» **Exercise objective**
Would you please write out the records below exactly as they appear?

» **Supplied material**
········

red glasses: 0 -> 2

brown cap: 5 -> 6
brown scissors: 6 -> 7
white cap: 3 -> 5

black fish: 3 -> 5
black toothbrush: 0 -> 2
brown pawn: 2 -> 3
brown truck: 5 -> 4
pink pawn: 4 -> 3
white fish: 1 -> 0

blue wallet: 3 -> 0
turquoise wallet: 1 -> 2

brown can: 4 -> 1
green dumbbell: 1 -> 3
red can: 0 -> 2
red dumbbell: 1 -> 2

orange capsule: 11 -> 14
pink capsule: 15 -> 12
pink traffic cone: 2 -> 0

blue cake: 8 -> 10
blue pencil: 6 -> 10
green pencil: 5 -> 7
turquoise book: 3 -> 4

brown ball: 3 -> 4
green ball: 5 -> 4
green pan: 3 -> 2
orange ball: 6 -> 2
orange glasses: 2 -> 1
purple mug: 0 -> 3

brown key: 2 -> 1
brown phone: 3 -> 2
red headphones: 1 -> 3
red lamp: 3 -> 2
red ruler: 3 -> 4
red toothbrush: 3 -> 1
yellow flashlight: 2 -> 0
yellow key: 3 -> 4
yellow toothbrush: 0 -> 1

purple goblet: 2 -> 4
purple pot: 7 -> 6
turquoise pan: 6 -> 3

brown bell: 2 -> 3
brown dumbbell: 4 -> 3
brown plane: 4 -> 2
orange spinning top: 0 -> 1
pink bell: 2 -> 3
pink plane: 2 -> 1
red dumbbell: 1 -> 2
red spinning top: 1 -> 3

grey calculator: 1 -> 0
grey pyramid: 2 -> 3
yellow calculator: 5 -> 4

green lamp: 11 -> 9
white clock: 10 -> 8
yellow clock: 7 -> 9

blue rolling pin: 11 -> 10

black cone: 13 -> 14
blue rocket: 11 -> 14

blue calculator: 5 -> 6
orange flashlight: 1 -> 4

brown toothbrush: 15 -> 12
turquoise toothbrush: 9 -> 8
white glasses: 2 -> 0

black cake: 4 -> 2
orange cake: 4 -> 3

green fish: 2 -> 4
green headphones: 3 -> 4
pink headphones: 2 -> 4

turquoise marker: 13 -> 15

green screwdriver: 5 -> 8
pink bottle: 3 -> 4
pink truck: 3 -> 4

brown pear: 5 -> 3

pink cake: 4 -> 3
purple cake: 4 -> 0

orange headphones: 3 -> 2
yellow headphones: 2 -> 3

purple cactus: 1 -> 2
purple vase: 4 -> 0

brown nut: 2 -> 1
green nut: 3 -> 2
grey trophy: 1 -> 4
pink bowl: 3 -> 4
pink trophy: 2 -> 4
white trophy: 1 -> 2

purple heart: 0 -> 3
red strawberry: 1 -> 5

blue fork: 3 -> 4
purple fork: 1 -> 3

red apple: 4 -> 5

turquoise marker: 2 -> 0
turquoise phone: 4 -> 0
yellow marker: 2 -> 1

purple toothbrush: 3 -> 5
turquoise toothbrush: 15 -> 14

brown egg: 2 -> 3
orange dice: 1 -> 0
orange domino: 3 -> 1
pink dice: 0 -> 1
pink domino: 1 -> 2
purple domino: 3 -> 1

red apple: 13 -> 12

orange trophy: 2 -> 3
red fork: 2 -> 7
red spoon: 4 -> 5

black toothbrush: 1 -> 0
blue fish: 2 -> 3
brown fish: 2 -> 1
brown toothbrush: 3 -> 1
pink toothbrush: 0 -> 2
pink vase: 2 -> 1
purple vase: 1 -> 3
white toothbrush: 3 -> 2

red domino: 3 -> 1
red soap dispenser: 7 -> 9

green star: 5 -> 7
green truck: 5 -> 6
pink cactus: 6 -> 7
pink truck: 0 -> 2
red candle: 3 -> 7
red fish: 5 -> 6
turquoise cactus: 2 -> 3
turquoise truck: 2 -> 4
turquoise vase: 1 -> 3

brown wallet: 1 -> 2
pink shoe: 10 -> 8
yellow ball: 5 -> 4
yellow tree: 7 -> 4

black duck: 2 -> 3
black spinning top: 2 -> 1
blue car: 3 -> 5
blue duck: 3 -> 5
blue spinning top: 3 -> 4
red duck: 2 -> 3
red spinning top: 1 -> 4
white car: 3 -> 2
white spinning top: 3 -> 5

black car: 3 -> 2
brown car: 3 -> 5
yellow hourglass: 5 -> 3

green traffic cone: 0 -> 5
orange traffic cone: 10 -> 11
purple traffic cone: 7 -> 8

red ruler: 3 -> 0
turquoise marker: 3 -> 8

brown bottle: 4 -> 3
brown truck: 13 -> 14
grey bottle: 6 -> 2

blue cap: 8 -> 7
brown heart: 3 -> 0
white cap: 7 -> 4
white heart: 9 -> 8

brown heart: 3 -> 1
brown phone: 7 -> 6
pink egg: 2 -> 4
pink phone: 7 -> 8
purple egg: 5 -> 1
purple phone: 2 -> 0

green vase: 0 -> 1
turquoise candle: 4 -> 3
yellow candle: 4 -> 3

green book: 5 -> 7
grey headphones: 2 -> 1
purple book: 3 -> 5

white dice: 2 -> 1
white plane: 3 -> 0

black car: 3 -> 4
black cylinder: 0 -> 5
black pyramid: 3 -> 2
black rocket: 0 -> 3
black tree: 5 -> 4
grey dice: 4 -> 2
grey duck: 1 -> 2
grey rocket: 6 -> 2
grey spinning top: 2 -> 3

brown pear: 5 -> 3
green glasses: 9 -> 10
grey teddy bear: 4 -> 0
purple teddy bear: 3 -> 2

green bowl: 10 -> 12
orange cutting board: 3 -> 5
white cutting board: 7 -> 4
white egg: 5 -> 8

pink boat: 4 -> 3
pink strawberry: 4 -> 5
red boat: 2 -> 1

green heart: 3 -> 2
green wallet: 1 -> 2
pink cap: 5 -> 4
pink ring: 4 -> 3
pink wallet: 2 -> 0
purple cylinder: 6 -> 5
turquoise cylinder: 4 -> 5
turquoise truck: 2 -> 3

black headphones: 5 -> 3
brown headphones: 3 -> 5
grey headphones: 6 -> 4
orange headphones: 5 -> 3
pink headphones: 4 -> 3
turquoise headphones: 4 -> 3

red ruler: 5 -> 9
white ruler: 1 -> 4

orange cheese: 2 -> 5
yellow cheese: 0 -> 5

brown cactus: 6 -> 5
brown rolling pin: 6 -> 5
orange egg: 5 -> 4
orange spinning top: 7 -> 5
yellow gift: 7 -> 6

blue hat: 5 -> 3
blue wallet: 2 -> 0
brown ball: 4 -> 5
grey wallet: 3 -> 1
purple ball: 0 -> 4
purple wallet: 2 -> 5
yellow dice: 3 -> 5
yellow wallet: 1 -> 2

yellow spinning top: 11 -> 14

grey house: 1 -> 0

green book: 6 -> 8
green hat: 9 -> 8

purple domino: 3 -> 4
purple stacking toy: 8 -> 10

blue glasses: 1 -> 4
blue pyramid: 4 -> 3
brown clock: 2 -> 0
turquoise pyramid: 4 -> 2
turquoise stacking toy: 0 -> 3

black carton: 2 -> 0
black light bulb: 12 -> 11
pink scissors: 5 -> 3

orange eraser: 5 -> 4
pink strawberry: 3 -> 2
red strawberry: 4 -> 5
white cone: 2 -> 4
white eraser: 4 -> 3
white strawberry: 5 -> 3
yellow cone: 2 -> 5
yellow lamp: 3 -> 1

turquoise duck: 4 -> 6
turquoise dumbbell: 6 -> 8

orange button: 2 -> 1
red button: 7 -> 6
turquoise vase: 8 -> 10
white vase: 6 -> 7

········

» **Response below**
red glasses: 0 -> 2

brown cap: 5 -> 6
brown scissors: 6 -> 7
white cap: 3 -> 5

black fish: 3 -> 5
black toothbrush: 0 -> 2
brown pawn: 2 -> 3
brown truck: 5 -> 4
pink pawn: 4 -> 3
white fish: 1 -> 0

blue wallet: 3 -> 0
turquoise wallet: 1 -> 2

brown can: 4 -> 1
green dumbbell: 1 -> 3
red can: 0 -> 2
red dumbbell: 1 -> 2

orange capsule: 11 -> 14
pink capsule: 15 -> 12
pink traffic cone: 2 -> 0

blue cake: 8 -> 10
blue pencil: 6 -> 10
green pencil: 5 -> 7
turquoise book: 3 -> 4

brown ball: 3 -> 4
green ball: 5 -> 4
green pan: 3 -> 2
orange ball: 6 -> 2
orange glasses: 2 -> 1
purple mug: 0 -> 3

brown key: 2 -> 1
brown phone: 3 -> 2
red headphones: 1 -> 3
red lamp: 3 -> 2
red ruler: 3 -> 4
red toothbrush: 3 -> 1
yellow flashlight: 2 -> 0
yellow key: 3 -> 4
yellow toothbrush: 0 -> 1

purple goblet: 2 -> 4
purple pot: 7 -> 6
turquoise pan: 6 -> 3

brown bell: 2 -> 3
brown dumbbell: 4 -> 3
brown plane: 4 -> 2
orange spinning top: 0 -> 1
pink bell: 2 -> 3
pink plane: 2 -> 1
red dumbbell: 1 -> 2
red spinning top: 1 -> 3

grey calculator: 1 -> 0
grey pyramid: 2 -> 3
yellow calculator: 5 -> 4

green lamp: 11 -> 9
white clock: 10 -> 8
yellow clock: 7 -> 9

blue rolling pin: 11 -> 10

black cone: 13 -> 14
blue rocket: 11 -> 14

blue calculator: 5 -> 6
orange flashlight: 1 -> 4

brown toothbrush: 15 -> 12
turquoise toothbrush: 9 -> 8
white glasses: 2 -> 0

black cake: 4 -> 2
orange cake: 4 -> 3

green fish: 2 -> 4
green headphones: 3 -> 4
pink headphones: 2 -> 4

turquoise marker: 13 -> 15

green screwdriver: 5 -> 8
pink bottle: 3 -> 4
pink truck: 3 -> 4

brown pear: 5 -> 3

pink cake: 4 -> 3
purple cake: 4 -> 0

orange headphones: 3 -> 2
yellow headphones: 2 -> 3

purple cactus: 1 -> 2
purple vase: 4 -> 0

brown nut: 2 -> 1
green nut: 3 -> 2
grey trophy: 1 -> 4
pink bowl: 3 -> 4
pink trophy: 2 -> 4
white trophy: 1 -> 2

purple heart: 0 -> 3
red strawberry: 1 -> 5

blue fork: 3 -> 4
purple fork: 1 -> 3

red apple: 4 -> 5

turquoise marker: 2 -> 0
turquoise phone: 4 -> 0
yellow marker: 2 -> 1

purple toothbrush: 3 -> 5
turquoise toothbrush: 15 -> 14

brown egg: 2 -> 3
orange dice: 1 -> 0
orange domino: 3 -> 1
pink dice: 0 -> 1
pink domino: 1 -> 2
purple domino: 3 -> 1

red apple: 13 -> 12

orange trophy: 2 -> 3
red fork: 2 -> 7
red spoon: 4 -> 5

black toothbrush: 1 -> 0
blue fish: 2 -> 3
brown fish: 2 -> 1
brown toothbrush: 3 -> 1
pink toothbrush: 0 -> 2
pink vase: 2 -> 1
purple vase: 1 -> 3
white toothbrush: 3 -> 2

red domino: 3 -> 1
red soap dispenser: 7 -> 9

green star: 5 -> 7
green truck: 5 -> 6
pink cactus: 6 -> 7
pink truck: 0 -> 2
red candle: 3 -> 7
red fish: 5 -> 6
turquoise cactus: 2 -> 3
turquoise truck: 2 -> 4
turquoise vase: 1 -> 3

brown wallet: 1 -> 2
pink shoe: 10 -> 8
yellow ball: 5 -> 4
yellow tree: 7 -> 4

black duck: 2 -> 3
black spinning top: 2 -> 1
blue car: 3 -> 5
blue duck: 3 -> 5
blue spinning top: 3 -> 4
red duck: 2 -> 3
red spinning top: 1 -> 4
white car: 3 -> 2
white spinning top: 3 -> 5

black car: 3 -> 2
brown car: 3 -> 5
yellow hourglass: 5 -> 3

green traffic cone: 0 -> 5
orange traffic cone: 10 -> 11
purple traffic cone: 7 -> 8

red ruler: 3 -> 0
turquoise marker: 3 -> 8

brown bottle: 4 -> 3
brown truck: 13 -> 14
grey bottle: 6 -> 2

blue cap: 8 -> 7
brown heart: 3 -> 0
white cap: 7 -> 4
white heart: 9 -> 8

brown heart: 3 -> 1
brown phone: 7 -> 6
pink egg: 2 -> 4
pink phone: 7 -> 8
purple egg: 5 -> 1
purple phone: 2 -> 0

green vase: 0 -> 1
turquoise candle: 4 -> 3
yellow candle: 4 -> 3

green book: 5 -> 7
grey headphones: 2 -> 1
purple book: 3 -> 5

white dice: 2 -> 1
white plane: 3 -> 0

black car: 3 -> 4
black cylinder: 0 -> 5
black pyramid: 3 -> 2
black rocket: 0 -> 3
black tree: 5 -> 4
grey dice: 4 -> 2
grey duck: 1 -> 2
grey rocket: 6 -> 2
grey spinning top: 2 -> 3

brown pear: 5 -> 3
green glasses: 9 -> 10
grey teddy bear: 4 -> 0
purple teddy bear: 3 -> 2

green bowl: 10 -> 12
orange cutting board: 3 -> 5
white cutting board: 7 -> 4
white egg: 5 -> 8

pink boat: 4 -> 3
pink strawberry: 4 -> 5
red boat: 2 -> 1

green heart: 3 -> 2
green wallet: 1 -> 2
pink cap: 5 -> 4
pink ring: 4 -> 3
pink wallet: 2 -> 0
purple cylinder: 6 -> 5
turquoise cylinder: 4 -> 5
turquoise truck: 2 -> 3

black headphones: 5 -> 3
brown headphones: 3 -> 5
grey headphones: 6 -> 4
orange headphones: 5 -> 3
pink headphones: 4 -> 3
turquoise headphones: 4 -> 3

red ruler: 5 -> 9
white ruler: 1 -> 4

orange cheese: 2 -> 5
yellow cheese: 0 -> 5

brown cactus: 6 -> 5
brown rolling pin: 6 -> 5
orange egg: 5 -> 4
orange spinning top: 7 -> 5
yellow gift: 7 -> 6

blue hat: 5 -> 3
blue wallet: 2 -> 0
brown ball: 4 -> 5
grey wallet: 3 -> 1
purple ball: 0 -> 4
purple wallet: 2 -> 5
yellow dice: 3 -> 5
yellow wallet: 1 -> 2

yellow spinning top: 11 -> 14

grey house: 1 -> 0

green book: 6 -> 8
green hat: 9 -> 8

purple domino: 3 -> 4
purple stacking toy: 8 -> 10

blue glasses: 1 -> 4
blue pyramid: 4 -> 3
brown clock: 2 -> 0
turquoise pyramid: 4 -> 2
turquoise stacking toy: 0 -> 3

black carton: 2 -> 0
black light bulb: 12 -> 11
pink scissors: 5 -> 3

orange eraser: 5 -> 4
pink strawberry: 3 -> 2
red strawberry: 4 -> 5
white cone: 2 -> 4
white eraser: 4 -> 3
white strawberry: 5 -> 3
yellow cone: 2 -> 5
yellow lamp: 3 -> 1

turquoise duck: 4 -> 6
turquoise dumbbell: 6 -> 8

orange button: 2 -> 1
red button: 7 -> 6
turquoise vase: 8 -> 10
white vase: 6 -> 7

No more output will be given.